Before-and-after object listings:
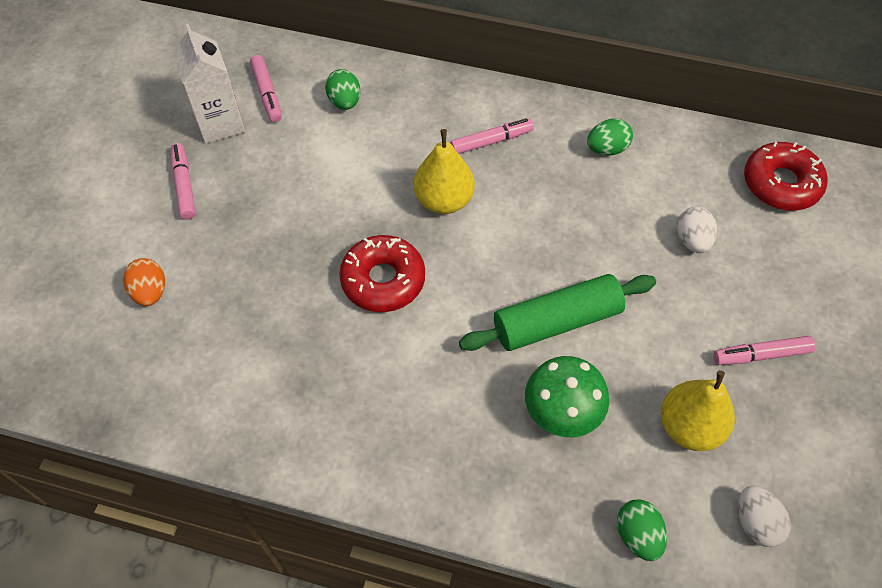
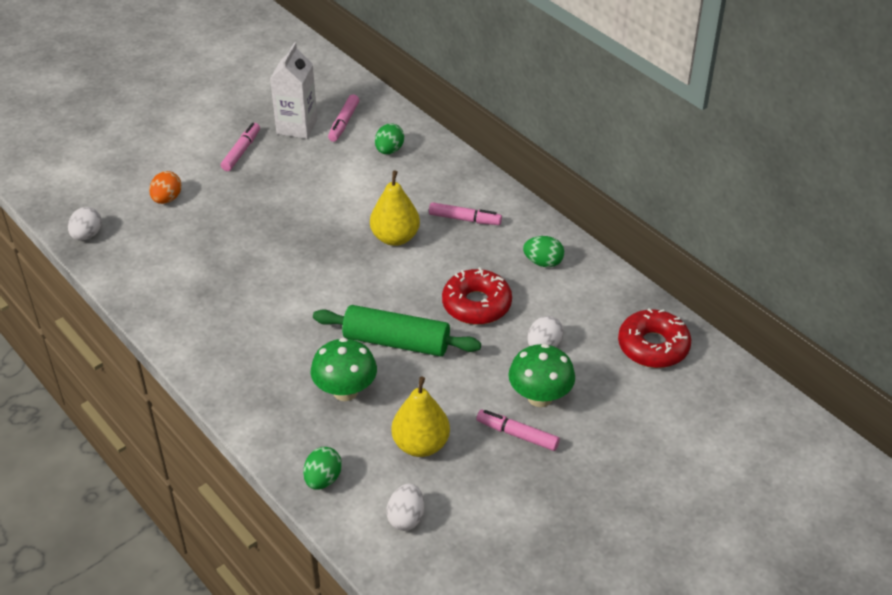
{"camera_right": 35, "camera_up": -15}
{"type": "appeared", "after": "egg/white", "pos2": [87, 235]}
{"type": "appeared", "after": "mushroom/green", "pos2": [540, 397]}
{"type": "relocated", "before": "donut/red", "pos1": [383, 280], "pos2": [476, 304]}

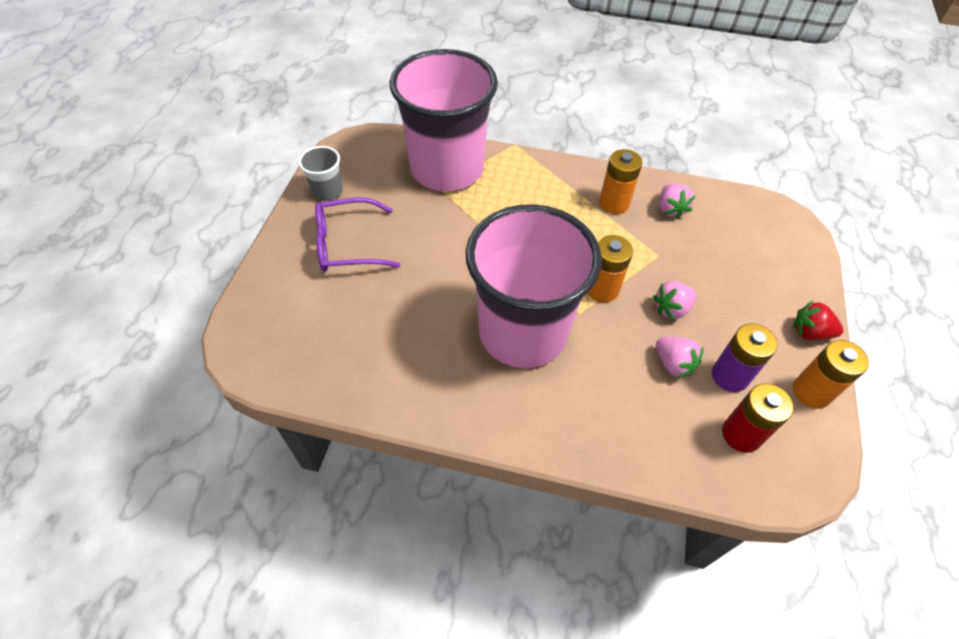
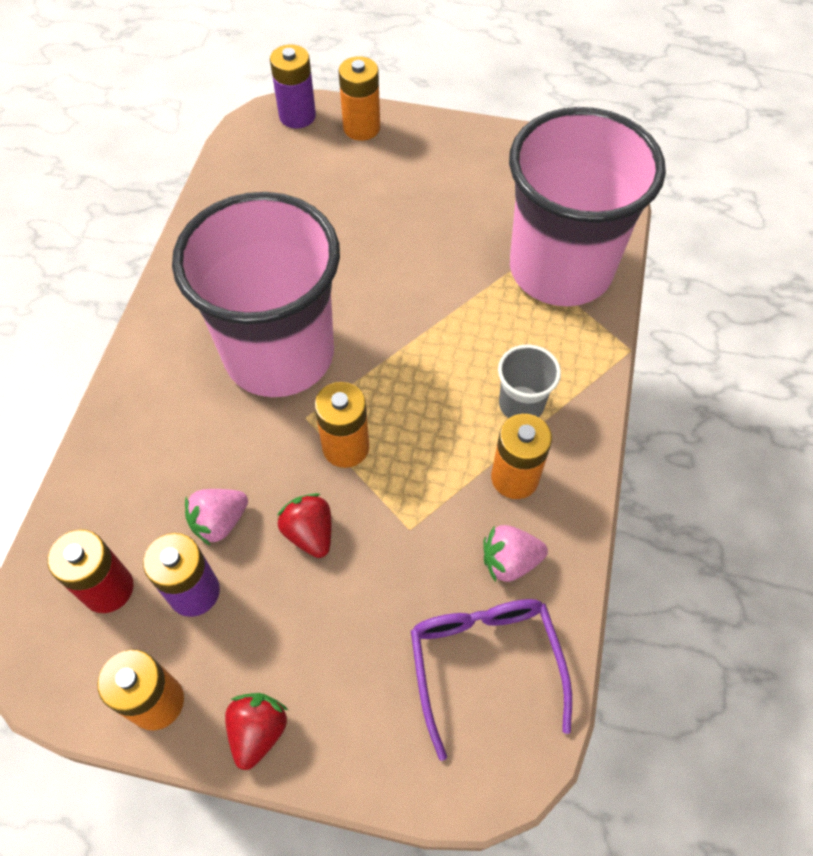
{"camera_right": 90, "camera_up": 5}
{"type": "appeared", "after": "battery/purple", "pos2": [297, 116]}
{"type": "appeared", "after": "battery/orange", "pos2": [361, 128]}
{"type": "relocated", "before": "cup/grey", "pos1": [327, 191], "pos2": [521, 404]}
{"type": "relocated", "before": "glasses/purple", "pos1": [348, 244], "pos2": [485, 663]}
{"type": "colour", "before": "strawberry/pink", "after": "strawberry/red", "pos1": [671, 309], "pos2": [309, 533]}

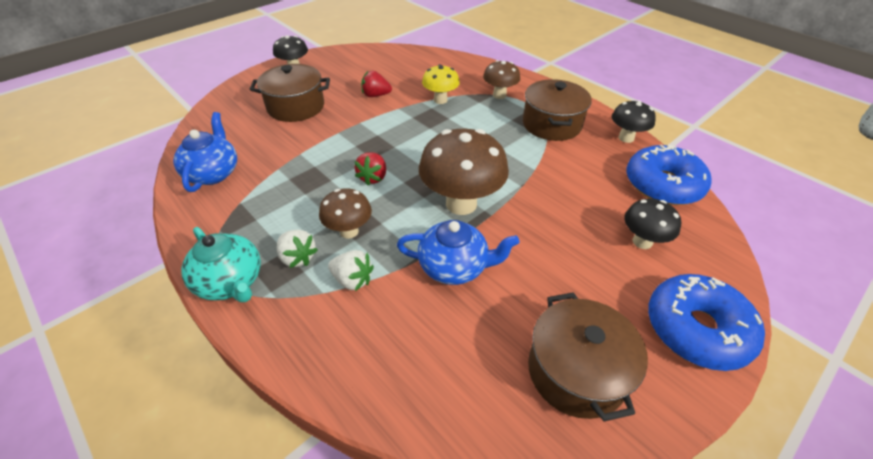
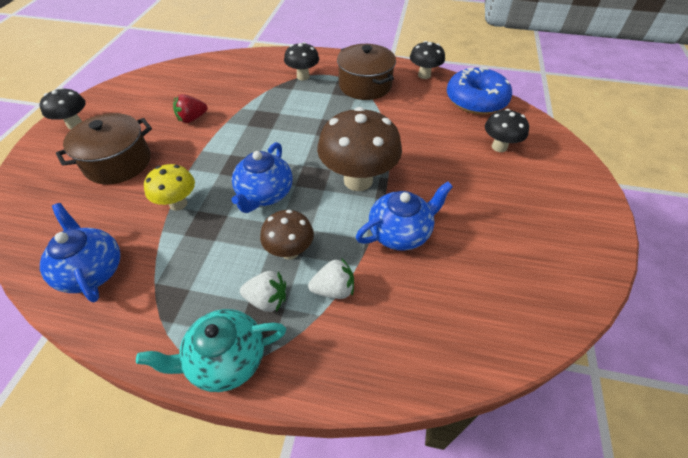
{"camera_right": -35, "camera_up": 5}
{"type": "missing", "before": "pot/brown", "pos1": [576, 371]}
{"type": "missing", "before": "donut/blue", "pos1": [696, 329]}
{"type": "relocated", "before": "mushroom/yellow", "pos1": [440, 100], "pos2": [178, 204]}
{"type": "exchanged", "before": "strawberry/red", "after": "teapot/blue", "pos1": [373, 177], "pos2": [264, 194]}
{"type": "colour", "before": "mushroom/brown", "after": "mushroom/black", "pos1": [499, 95], "pos2": [303, 76]}
{"type": "spun", "before": "teapot/turquoise", "pos1": [231, 282], "pos2": [225, 359], "turn": 150}

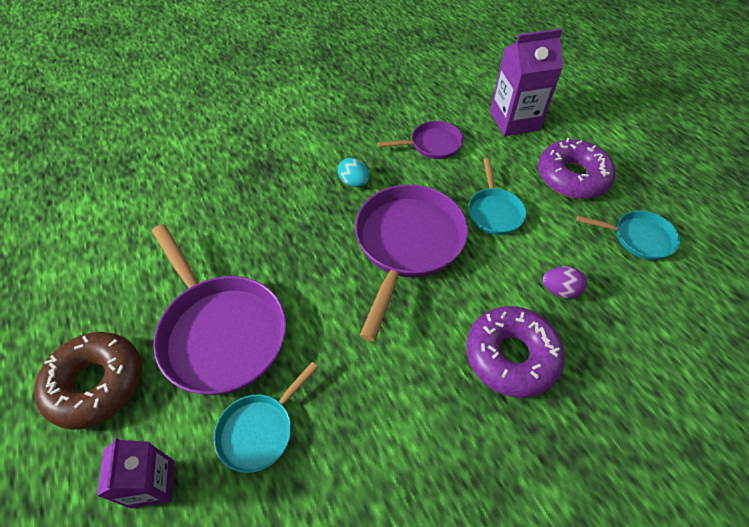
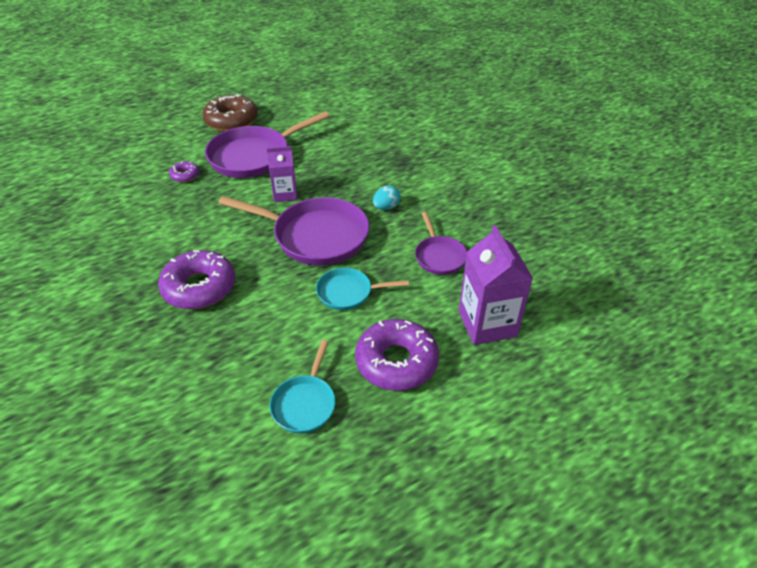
{"camera_right": 90, "camera_up": -10}
{"type": "missing", "before": "egg/purple", "pos1": [559, 290]}
{"type": "relocated", "before": "carton/purple", "pos1": [153, 483], "pos2": [285, 194]}
{"type": "exchanged", "before": "pan/turquoise", "after": "donut/purple", "pos1": [259, 430], "pos2": [185, 175]}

- Activity -
Skipping any pictures, copy the entries exactly as they appear.

- Answer section -
{"camera_right": 35, "camera_up": -15}
{"type": "appeared", "after": "egg/white", "pos2": [87, 235]}
{"type": "appeared", "after": "mushroom/green", "pos2": [540, 397]}
{"type": "relocated", "before": "donut/red", "pos1": [383, 280], "pos2": [476, 304]}

{"camera_right": 90, "camera_up": 5}
{"type": "appeared", "after": "battery/purple", "pos2": [297, 116]}
{"type": "appeared", "after": "battery/orange", "pos2": [361, 128]}
{"type": "relocated", "before": "cup/grey", "pos1": [327, 191], "pos2": [521, 404]}
{"type": "relocated", "before": "glasses/purple", "pos1": [348, 244], "pos2": [485, 663]}
{"type": "colour", "before": "strawberry/pink", "after": "strawberry/red", "pos1": [671, 309], "pos2": [309, 533]}

{"camera_right": -35, "camera_up": 5}
{"type": "missing", "before": "pot/brown", "pos1": [576, 371]}
{"type": "missing", "before": "donut/blue", "pos1": [696, 329]}
{"type": "relocated", "before": "mushroom/yellow", "pos1": [440, 100], "pos2": [178, 204]}
{"type": "exchanged", "before": "strawberry/red", "after": "teapot/blue", "pos1": [373, 177], "pos2": [264, 194]}
{"type": "colour", "before": "mushroom/brown", "after": "mushroom/black", "pos1": [499, 95], "pos2": [303, 76]}
{"type": "spun", "before": "teapot/turquoise", "pos1": [231, 282], "pos2": [225, 359], "turn": 150}

{"camera_right": 90, "camera_up": -10}
{"type": "missing", "before": "egg/purple", "pos1": [559, 290]}
{"type": "relocated", "before": "carton/purple", "pos1": [153, 483], "pos2": [285, 194]}
{"type": "exchanged", "before": "pan/turquoise", "after": "donut/purple", "pos1": [259, 430], "pos2": [185, 175]}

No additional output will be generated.